Below is a listing. Set down exactly the lines from the one containing "cyan arrow: (228, 177) -> (189, 183), moved" through the one containing "purple arrow: (252, 220) -> (222, 206), moved", both ends included, and leave out the rest.
☆ ☆ ☆
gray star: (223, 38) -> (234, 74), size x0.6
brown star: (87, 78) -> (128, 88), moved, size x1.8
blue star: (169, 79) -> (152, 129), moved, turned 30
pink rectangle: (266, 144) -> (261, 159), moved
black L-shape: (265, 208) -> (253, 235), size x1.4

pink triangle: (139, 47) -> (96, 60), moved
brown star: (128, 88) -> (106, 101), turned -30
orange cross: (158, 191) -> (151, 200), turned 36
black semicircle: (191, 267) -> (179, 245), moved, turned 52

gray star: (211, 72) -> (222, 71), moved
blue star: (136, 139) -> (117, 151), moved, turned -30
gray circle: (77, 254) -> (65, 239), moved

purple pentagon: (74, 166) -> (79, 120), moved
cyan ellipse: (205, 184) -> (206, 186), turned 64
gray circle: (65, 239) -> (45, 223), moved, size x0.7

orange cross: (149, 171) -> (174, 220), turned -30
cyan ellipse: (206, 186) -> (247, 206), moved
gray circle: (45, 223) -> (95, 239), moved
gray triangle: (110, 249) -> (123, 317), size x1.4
☆ ☆ ☆
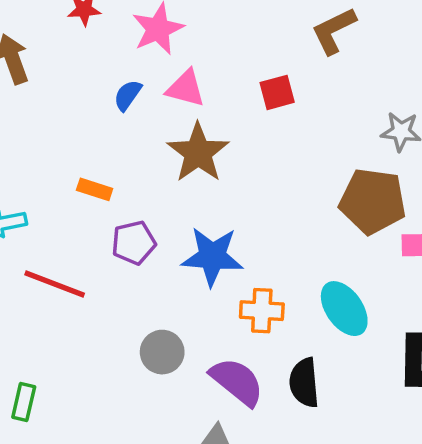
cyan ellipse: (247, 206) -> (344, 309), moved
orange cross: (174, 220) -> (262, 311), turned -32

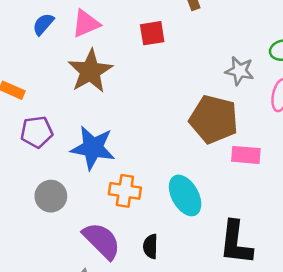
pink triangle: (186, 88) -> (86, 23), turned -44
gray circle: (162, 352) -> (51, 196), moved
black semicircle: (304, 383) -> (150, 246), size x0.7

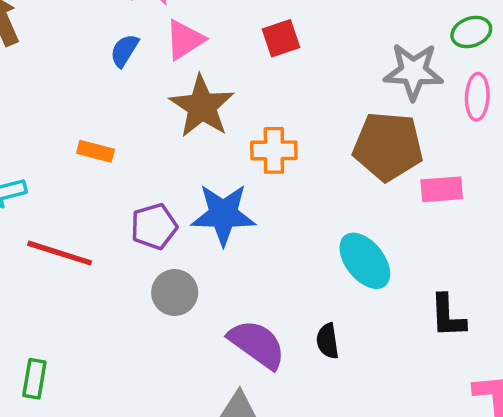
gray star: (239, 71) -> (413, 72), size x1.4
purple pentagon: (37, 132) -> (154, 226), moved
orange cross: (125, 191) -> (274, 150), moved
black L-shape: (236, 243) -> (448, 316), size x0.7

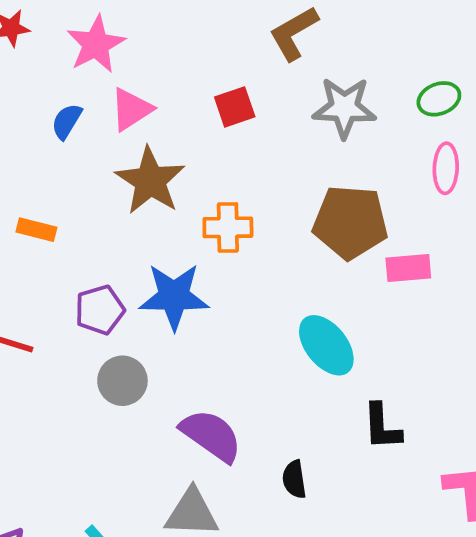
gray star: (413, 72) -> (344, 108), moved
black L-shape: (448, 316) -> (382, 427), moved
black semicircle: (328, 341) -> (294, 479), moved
☆ ☆ ☆
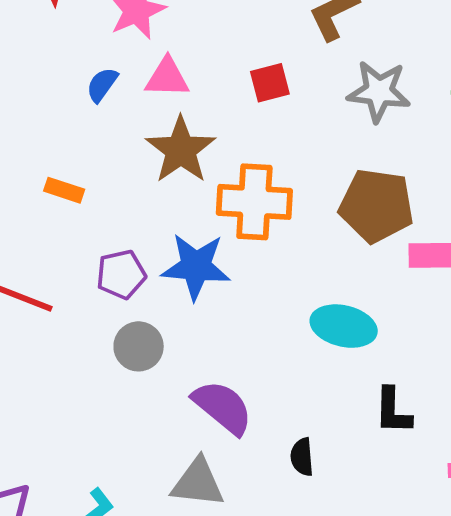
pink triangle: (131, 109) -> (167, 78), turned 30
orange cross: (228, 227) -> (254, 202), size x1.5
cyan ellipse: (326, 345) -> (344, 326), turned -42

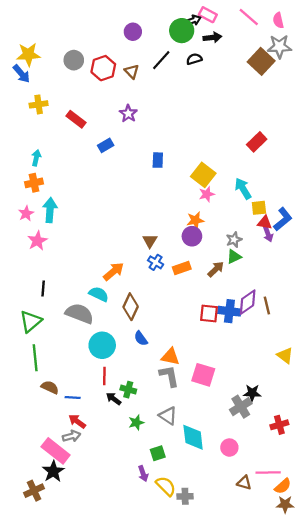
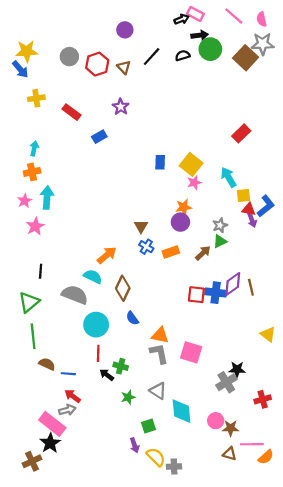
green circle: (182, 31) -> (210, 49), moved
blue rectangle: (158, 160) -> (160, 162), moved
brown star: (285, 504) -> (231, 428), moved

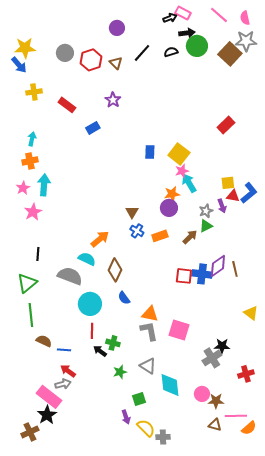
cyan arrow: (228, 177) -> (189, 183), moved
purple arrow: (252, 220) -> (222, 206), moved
☆ ☆ ☆
(Answer section):
cyan arrow: (228, 177) -> (189, 183), moved
purple arrow: (252, 220) -> (222, 206), moved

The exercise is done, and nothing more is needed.